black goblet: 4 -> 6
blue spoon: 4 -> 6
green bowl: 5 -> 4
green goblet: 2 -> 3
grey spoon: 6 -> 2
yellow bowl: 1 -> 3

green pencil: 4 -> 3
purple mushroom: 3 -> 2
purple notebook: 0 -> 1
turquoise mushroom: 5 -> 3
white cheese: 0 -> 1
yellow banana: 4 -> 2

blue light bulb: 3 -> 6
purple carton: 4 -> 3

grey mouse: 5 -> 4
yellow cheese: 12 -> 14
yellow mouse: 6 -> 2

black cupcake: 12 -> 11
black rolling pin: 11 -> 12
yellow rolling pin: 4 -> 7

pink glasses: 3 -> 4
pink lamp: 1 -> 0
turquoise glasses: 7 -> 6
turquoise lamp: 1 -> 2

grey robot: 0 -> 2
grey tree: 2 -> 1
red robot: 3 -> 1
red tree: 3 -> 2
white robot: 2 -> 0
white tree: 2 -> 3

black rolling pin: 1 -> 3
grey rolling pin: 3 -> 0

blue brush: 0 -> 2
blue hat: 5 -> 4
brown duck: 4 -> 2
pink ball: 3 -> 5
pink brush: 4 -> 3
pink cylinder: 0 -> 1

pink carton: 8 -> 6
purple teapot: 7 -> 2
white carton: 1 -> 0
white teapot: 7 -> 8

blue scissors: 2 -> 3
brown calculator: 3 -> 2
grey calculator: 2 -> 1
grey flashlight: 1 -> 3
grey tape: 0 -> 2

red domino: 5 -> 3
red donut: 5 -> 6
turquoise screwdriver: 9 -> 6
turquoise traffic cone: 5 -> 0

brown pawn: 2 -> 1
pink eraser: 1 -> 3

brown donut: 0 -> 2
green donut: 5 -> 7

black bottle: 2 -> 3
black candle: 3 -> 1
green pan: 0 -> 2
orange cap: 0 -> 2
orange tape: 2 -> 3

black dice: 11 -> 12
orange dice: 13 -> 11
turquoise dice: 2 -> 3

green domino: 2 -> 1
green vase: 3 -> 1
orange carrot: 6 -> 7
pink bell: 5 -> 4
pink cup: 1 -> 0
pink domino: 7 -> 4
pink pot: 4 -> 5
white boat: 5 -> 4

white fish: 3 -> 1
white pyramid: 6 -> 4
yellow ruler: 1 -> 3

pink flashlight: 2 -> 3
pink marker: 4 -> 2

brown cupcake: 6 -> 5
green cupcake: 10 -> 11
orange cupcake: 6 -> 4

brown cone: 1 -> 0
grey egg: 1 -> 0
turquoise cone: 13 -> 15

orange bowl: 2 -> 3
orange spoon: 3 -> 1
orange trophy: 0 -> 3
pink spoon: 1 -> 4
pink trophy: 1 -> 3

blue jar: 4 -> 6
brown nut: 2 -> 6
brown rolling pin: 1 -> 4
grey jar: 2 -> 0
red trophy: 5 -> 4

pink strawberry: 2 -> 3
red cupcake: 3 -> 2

[Problem details] Please copy out the data above exactly.

[Exercise response]
black goblet: 4 -> 6
blue spoon: 4 -> 6
green bowl: 5 -> 4
green goblet: 2 -> 3
grey spoon: 6 -> 2
yellow bowl: 1 -> 3

green pencil: 4 -> 3
purple mushroom: 3 -> 2
purple notebook: 0 -> 1
turquoise mushroom: 5 -> 3
white cheese: 0 -> 1
yellow banana: 4 -> 2

blue light bulb: 3 -> 6
purple carton: 4 -> 3

grey mouse: 5 -> 4
yellow cheese: 12 -> 14
yellow mouse: 6 -> 2

black cupcake: 12 -> 11
black rolling pin: 11 -> 12
yellow rolling pin: 4 -> 7

pink glasses: 3 -> 4
pink lamp: 1 -> 0
turquoise glasses: 7 -> 6
turquoise lamp: 1 -> 2

grey robot: 0 -> 2
grey tree: 2 -> 1
red robot: 3 -> 1
red tree: 3 -> 2
white robot: 2 -> 0
white tree: 2 -> 3

black rolling pin: 1 -> 3
grey rolling pin: 3 -> 0

blue brush: 0 -> 2
blue hat: 5 -> 4
brown duck: 4 -> 2
pink ball: 3 -> 5
pink brush: 4 -> 3
pink cylinder: 0 -> 1

pink carton: 8 -> 6
purple teapot: 7 -> 2
white carton: 1 -> 0
white teapot: 7 -> 8

blue scissors: 2 -> 3
brown calculator: 3 -> 2
grey calculator: 2 -> 1
grey flashlight: 1 -> 3
grey tape: 0 -> 2

red domino: 5 -> 3
red donut: 5 -> 6
turquoise screwdriver: 9 -> 6
turquoise traffic cone: 5 -> 0

brown pawn: 2 -> 1
pink eraser: 1 -> 3

brown donut: 0 -> 2
green donut: 5 -> 7

black bottle: 2 -> 3
black candle: 3 -> 1
green pan: 0 -> 2
orange cap: 0 -> 2
orange tape: 2 -> 3

black dice: 11 -> 12
orange dice: 13 -> 11
turquoise dice: 2 -> 3

green domino: 2 -> 1
green vase: 3 -> 1
orange carrot: 6 -> 7
pink bell: 5 -> 4
pink cup: 1 -> 0
pink domino: 7 -> 4
pink pot: 4 -> 5
white boat: 5 -> 4

white fish: 3 -> 1
white pyramid: 6 -> 4
yellow ruler: 1 -> 3

pink flashlight: 2 -> 3
pink marker: 4 -> 2

brown cupcake: 6 -> 5
green cupcake: 10 -> 11
orange cupcake: 6 -> 4

brown cone: 1 -> 0
grey egg: 1 -> 0
turquoise cone: 13 -> 15

orange bowl: 2 -> 3
orange spoon: 3 -> 1
orange trophy: 0 -> 3
pink spoon: 1 -> 4
pink trophy: 1 -> 3

blue jar: 4 -> 6
brown nut: 2 -> 6
brown rolling pin: 1 -> 4
grey jar: 2 -> 0
red trophy: 5 -> 4

pink strawberry: 2 -> 3
red cupcake: 3 -> 2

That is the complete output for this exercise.